*Directions for this task*. Return the run of lines below that opens with the line containing "camera: 10 degrees right, 15 degrees up" and closes with the line containing "relocated | teapot", keeping each one exact.

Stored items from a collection
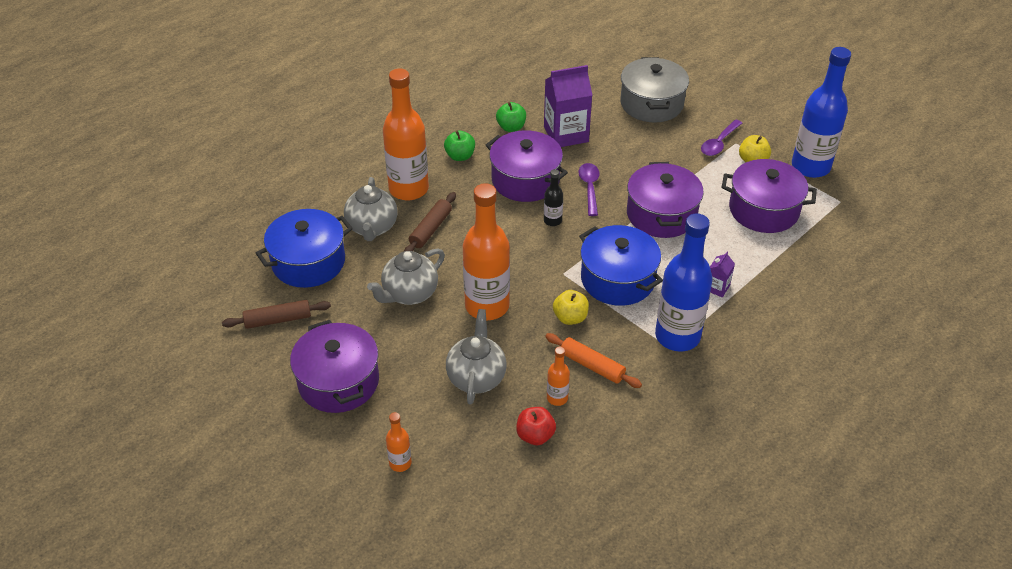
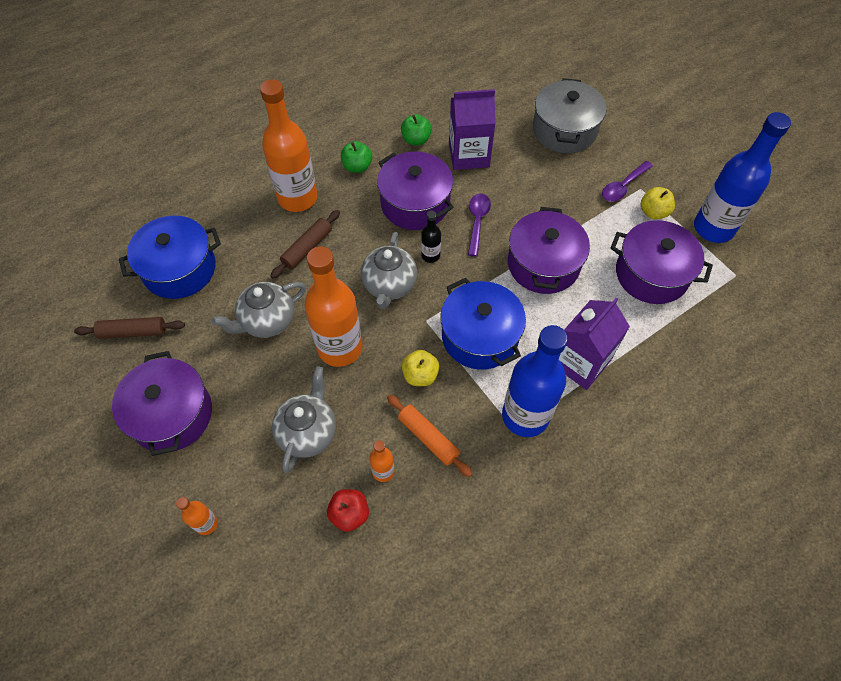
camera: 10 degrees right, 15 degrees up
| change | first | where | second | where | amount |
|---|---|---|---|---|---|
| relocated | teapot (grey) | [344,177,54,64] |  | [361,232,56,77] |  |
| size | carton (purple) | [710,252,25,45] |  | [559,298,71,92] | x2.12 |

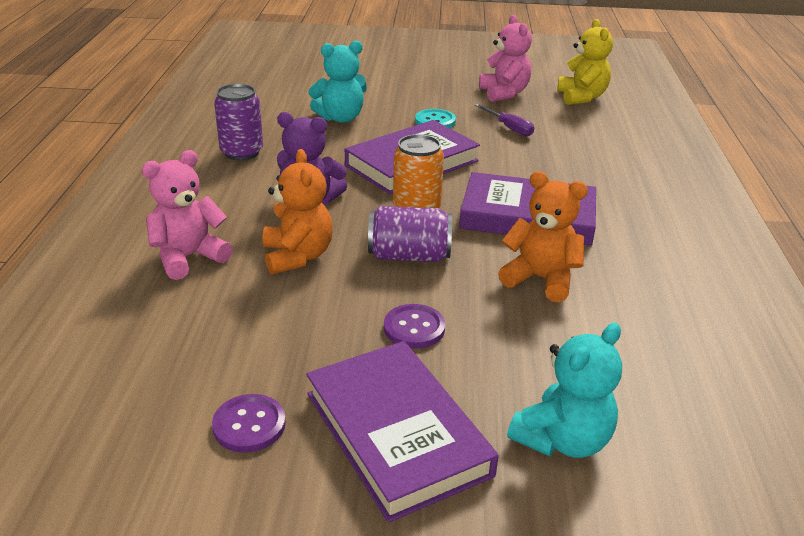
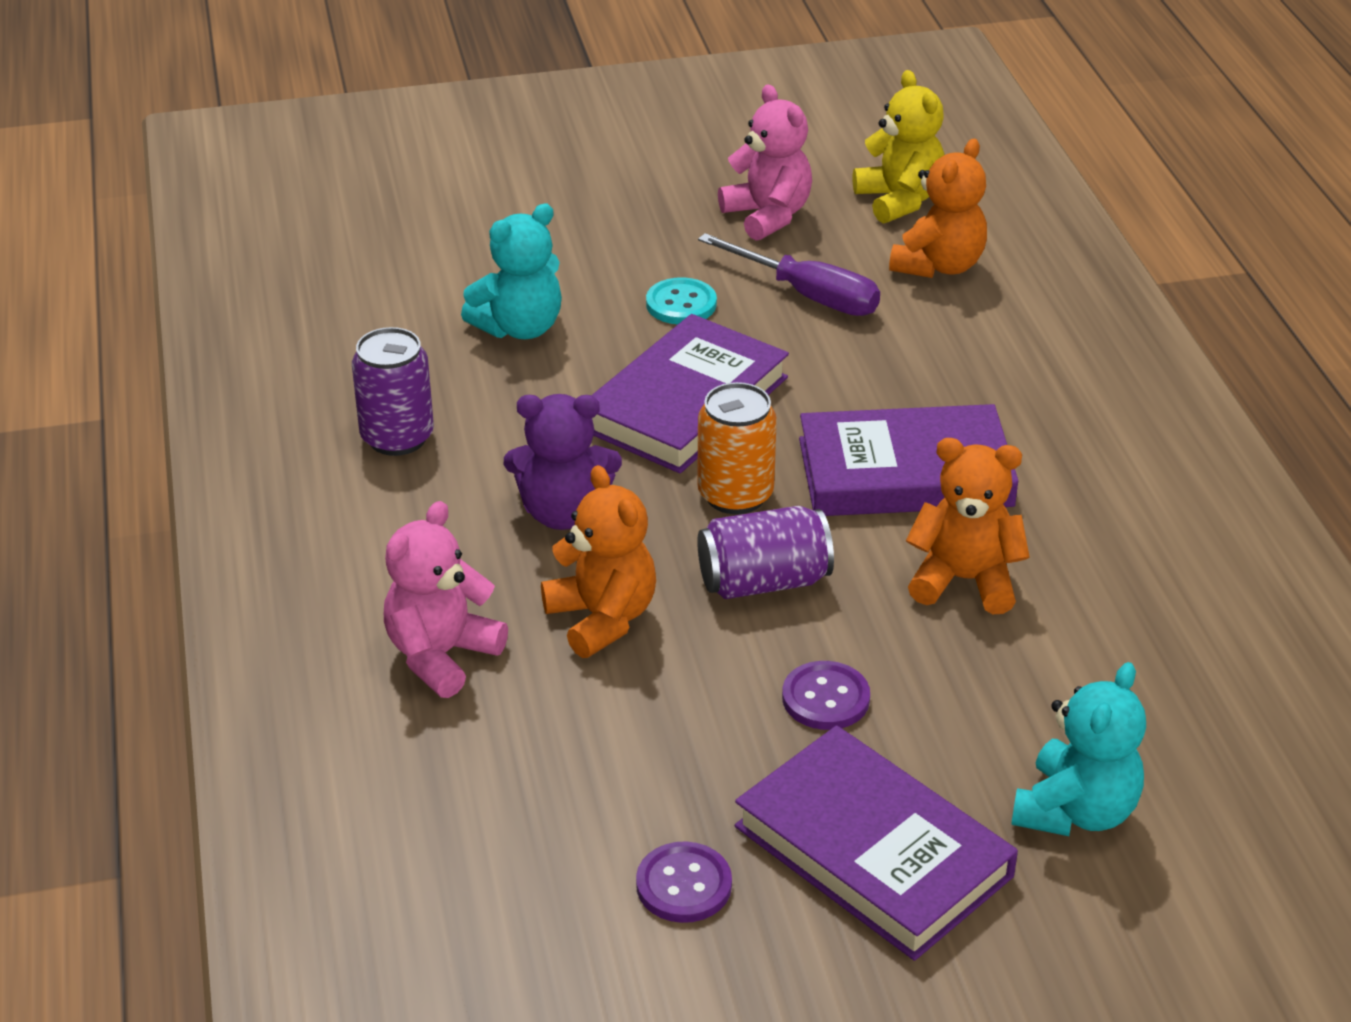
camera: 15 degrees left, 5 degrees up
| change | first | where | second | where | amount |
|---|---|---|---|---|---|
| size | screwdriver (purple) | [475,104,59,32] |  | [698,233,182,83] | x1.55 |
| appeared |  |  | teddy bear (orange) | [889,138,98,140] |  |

...

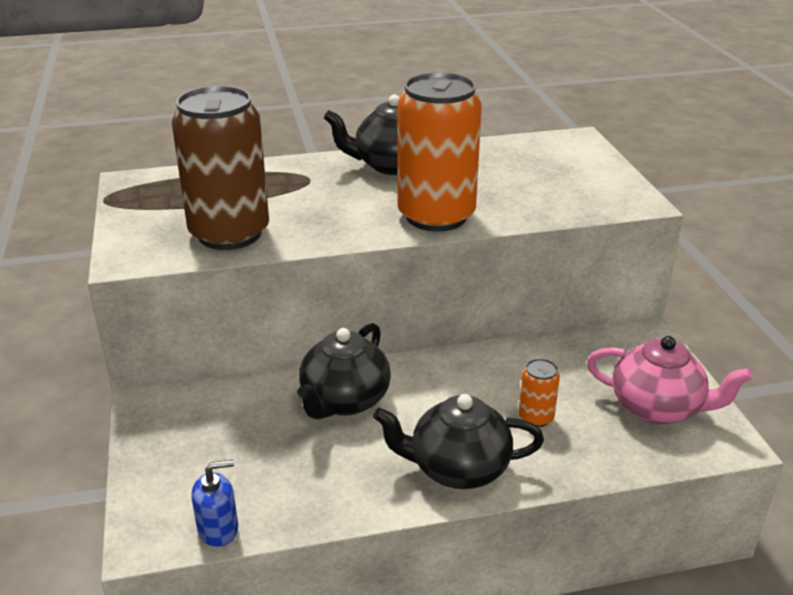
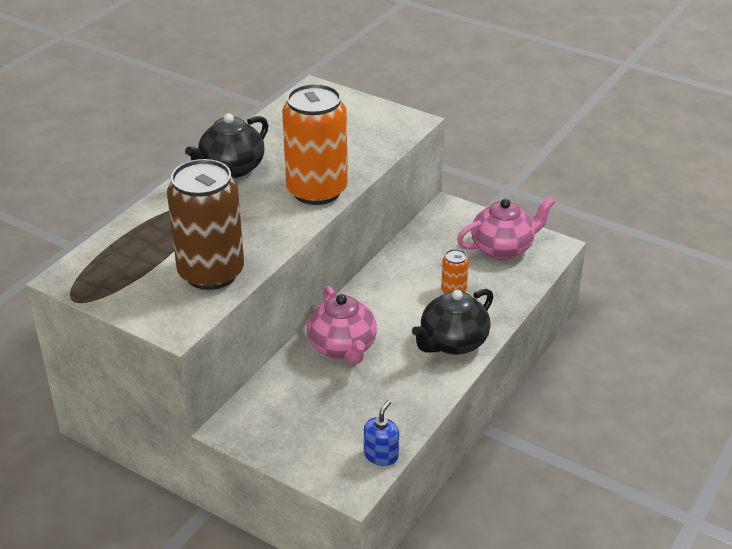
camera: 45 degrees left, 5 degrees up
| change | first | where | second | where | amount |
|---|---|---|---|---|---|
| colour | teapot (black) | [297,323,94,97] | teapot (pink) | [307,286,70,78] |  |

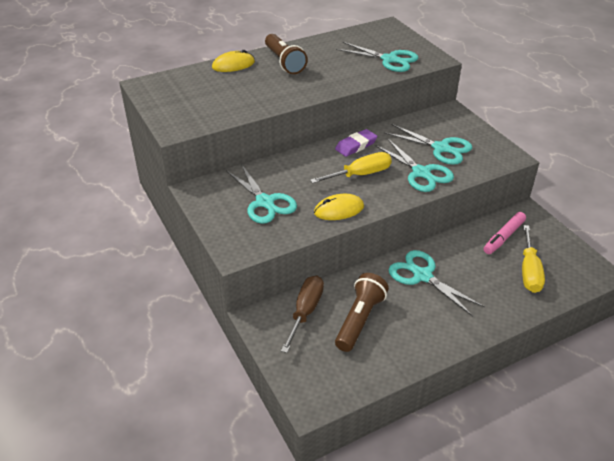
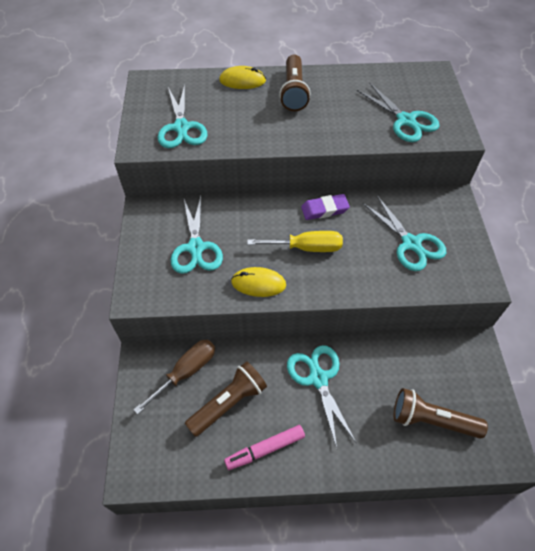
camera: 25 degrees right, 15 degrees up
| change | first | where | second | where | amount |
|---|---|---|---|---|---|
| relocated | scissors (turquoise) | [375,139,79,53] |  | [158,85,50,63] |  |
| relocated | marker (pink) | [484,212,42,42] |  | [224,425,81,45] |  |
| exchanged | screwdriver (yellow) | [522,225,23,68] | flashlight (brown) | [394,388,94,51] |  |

*Written solution*.
camera: 10 degrees right, 15 degrees up
| change | first | where | second | where | amount |
|---|---|---|---|---|---|
| relocated | teapot (grey) | [344,177,54,64] |  | [361,232,56,77] |  |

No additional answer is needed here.